§ **PROVIDED MATERIAL**

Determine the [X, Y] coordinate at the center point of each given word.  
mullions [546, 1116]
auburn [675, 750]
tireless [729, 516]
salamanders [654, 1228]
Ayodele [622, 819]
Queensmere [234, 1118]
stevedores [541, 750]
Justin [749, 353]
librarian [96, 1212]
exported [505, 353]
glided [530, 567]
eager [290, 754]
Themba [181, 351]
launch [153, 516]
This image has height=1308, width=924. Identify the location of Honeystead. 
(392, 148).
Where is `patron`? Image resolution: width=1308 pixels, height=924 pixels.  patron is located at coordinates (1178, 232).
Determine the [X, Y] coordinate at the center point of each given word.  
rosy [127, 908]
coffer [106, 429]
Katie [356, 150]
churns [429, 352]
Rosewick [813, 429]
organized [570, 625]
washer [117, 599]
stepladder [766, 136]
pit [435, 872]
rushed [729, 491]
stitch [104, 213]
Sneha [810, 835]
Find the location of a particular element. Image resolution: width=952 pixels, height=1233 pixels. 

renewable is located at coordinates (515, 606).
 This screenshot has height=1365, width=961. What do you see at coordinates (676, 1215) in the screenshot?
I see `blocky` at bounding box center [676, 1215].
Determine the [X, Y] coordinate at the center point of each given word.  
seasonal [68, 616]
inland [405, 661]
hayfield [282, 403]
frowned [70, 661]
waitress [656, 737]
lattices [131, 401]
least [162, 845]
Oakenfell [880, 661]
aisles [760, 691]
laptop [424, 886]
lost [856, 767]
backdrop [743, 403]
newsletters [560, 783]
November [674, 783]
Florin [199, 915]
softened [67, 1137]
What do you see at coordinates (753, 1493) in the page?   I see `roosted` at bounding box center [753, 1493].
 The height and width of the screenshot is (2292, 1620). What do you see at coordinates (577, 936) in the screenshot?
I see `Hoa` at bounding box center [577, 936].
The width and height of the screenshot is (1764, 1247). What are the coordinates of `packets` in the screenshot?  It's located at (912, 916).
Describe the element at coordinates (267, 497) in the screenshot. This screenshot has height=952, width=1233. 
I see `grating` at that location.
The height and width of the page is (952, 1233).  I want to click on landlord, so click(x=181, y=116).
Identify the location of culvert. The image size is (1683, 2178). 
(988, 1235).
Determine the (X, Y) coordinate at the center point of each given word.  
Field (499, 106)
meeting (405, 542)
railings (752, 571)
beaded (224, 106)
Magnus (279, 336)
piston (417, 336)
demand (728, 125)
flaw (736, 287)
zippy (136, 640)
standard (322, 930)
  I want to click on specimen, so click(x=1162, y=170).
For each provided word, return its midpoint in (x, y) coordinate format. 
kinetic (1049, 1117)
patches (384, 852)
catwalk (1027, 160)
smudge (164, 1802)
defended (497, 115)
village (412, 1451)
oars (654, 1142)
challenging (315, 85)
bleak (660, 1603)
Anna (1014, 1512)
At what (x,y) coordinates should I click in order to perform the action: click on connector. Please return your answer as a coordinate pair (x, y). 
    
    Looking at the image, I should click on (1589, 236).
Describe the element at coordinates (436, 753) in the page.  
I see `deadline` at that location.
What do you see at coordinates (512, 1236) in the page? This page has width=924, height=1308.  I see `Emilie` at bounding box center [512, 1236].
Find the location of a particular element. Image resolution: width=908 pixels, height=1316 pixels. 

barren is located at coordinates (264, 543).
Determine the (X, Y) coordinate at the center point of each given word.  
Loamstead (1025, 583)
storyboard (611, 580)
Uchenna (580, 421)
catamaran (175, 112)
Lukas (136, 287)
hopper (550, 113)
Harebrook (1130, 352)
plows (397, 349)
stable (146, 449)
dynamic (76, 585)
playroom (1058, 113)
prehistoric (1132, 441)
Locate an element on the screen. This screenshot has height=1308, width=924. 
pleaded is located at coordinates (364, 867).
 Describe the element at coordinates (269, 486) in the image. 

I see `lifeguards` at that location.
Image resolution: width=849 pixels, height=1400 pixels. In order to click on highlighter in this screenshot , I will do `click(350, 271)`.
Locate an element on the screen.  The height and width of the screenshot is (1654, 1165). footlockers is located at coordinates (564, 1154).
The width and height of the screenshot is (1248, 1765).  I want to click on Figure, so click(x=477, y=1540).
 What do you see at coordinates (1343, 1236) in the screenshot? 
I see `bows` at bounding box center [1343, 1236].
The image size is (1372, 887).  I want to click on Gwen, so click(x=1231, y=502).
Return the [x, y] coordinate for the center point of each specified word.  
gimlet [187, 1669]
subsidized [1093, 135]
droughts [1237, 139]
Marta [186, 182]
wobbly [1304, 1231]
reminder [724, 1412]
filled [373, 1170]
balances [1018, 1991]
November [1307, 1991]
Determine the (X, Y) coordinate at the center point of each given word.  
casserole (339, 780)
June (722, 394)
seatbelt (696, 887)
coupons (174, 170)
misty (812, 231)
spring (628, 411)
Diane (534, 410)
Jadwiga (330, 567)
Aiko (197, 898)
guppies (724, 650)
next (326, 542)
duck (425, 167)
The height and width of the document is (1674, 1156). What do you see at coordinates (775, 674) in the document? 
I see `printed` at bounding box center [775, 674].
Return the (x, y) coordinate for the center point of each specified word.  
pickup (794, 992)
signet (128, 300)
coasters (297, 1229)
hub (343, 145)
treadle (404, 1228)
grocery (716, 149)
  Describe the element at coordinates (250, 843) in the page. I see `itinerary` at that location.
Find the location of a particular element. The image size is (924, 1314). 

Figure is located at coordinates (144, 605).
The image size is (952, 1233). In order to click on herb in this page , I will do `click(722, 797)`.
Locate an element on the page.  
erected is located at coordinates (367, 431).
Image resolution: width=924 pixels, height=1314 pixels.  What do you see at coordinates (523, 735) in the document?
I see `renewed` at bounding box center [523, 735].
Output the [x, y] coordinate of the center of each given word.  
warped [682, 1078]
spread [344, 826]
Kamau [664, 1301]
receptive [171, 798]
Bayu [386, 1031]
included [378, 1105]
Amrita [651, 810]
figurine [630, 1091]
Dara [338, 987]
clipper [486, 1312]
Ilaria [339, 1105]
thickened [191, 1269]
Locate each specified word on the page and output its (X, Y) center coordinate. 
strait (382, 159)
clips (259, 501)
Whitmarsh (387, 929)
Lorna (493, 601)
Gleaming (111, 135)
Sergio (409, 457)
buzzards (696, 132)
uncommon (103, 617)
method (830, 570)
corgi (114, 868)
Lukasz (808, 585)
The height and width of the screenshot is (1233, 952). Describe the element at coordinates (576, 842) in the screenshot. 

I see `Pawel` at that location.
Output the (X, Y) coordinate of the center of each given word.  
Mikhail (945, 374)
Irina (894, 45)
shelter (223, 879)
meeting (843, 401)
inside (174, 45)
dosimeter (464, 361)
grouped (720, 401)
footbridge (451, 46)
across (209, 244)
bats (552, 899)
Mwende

§ **EXERCISE OBJECTIVE**
Please switch "coasters" to "saucers" in the stretch of data from the line containing "signet (128, 300)" through the line containing "erected is located at coordinates (367, 431).". Return only those lines, with everything else left unchanged.

§ **THE SOLUTION**
signet (128, 300)
saucers (297, 1229)
hub (343, 145)
treadle (404, 1228)
grocery (716, 149)
  Describe the element at coordinates (250, 843) in the page. I see `itinerary` at that location.
Find the location of a particular element. The image size is (924, 1314). 

Figure is located at coordinates (144, 605).
The image size is (952, 1233). In order to click on herb in this page , I will do `click(722, 797)`.
Locate an element on the page.  
erected is located at coordinates (367, 431).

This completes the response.